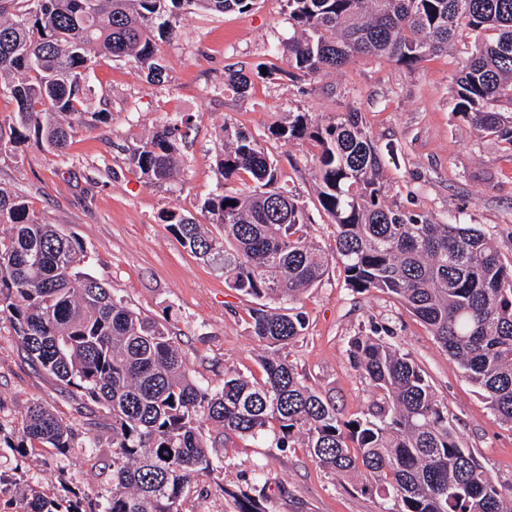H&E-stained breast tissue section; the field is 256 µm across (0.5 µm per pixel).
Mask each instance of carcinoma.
<instances>
[{"instance_id":"cac0c4a2","label":"carcinoma","mask_w":512,"mask_h":512,"mask_svg":"<svg viewBox=\"0 0 512 512\" xmlns=\"http://www.w3.org/2000/svg\"><path fill=\"white\" fill-rule=\"evenodd\" d=\"M253 0H0V77L15 101L0 121V148L35 130L58 156L71 131L108 121L89 112L92 59L129 60L162 74L155 35L172 30L183 4L216 14ZM292 34L282 43L288 74L316 78L356 57L412 68L471 40L451 93L452 112L481 137L512 150V0H287ZM10 130L3 139V126ZM268 136L317 148L320 206L336 225V259L347 285L397 299L476 385L512 429V264L471 224L438 220L386 201L381 153L361 113L319 121L306 112ZM224 192L206 202L217 236L173 213L170 229L198 258L224 269L227 287L253 300L252 334L266 349L261 380L227 375L220 386L194 379L167 328L122 301L83 270L80 239L30 212L0 188V314L26 359L112 418V491L101 503L63 488L55 499L0 474L14 512H186L192 483L214 471L206 419L232 435L272 436L277 448L303 440L314 462L393 502L388 512H512L505 493L461 446L410 356L372 334L350 341L349 359L374 399L363 417L341 418L280 351L304 335L296 303L318 284L328 255L310 240L305 206L278 185L276 160L259 140L224 127L216 154ZM150 180L178 172L171 128L155 130L131 156ZM248 173L257 187H229ZM18 458L34 448L72 452L73 429L44 405H29L22 428L0 434Z\"/></svg>"}]
</instances>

==================================================

> **To be done**
Using the entries above, return each line in which the word "carcinoma" occurs.

> **Exercise result**
Mask each instance of carcinoma.
[{"instance_id":"cac0c4a2","label":"carcinoma","mask_w":512,"mask_h":512,"mask_svg":"<svg viewBox=\"0 0 512 512\" xmlns=\"http://www.w3.org/2000/svg\"><path fill=\"white\" fill-rule=\"evenodd\" d=\"M253 0H0V77L15 101L0 121V148L35 130L58 156L71 131L108 121L89 112L92 59L129 60L162 74L155 35L172 30L183 4L216 14ZM292 34L282 43L288 74L316 78L356 57L412 68L471 40L451 93L452 112L481 137L512 150V0H287ZM10 130L3 139V126ZM268 136L317 148L320 206L336 225V259L347 285L397 299L476 385L512 429V264L471 224L438 220L386 201L381 153L361 113L319 121L306 112ZM224 192L206 202L217 236L173 213L170 229L198 258L224 269L227 287L253 300L252 334L266 349L261 380L227 375L220 386L194 379L167 328L122 301L83 270L80 239L30 212L0 188V314L26 359L112 418V491L101 503L63 488L55 499L0 474L14 512H186L192 483L214 471L206 419L232 435L272 436L277 448L303 440L314 462L393 502L388 512H512L505 493L461 446L410 356L372 334L350 341L349 359L374 399L363 417L341 418L280 351L304 335L296 303L318 284L328 255L310 240L305 206L278 185L276 160L259 140L224 127L216 154ZM150 180L178 172L171 128L155 130L131 156ZM248 173L257 187H229ZM18 458L34 448L72 452L73 429L44 405H29L22 428L0 434Z\"/></svg>"}]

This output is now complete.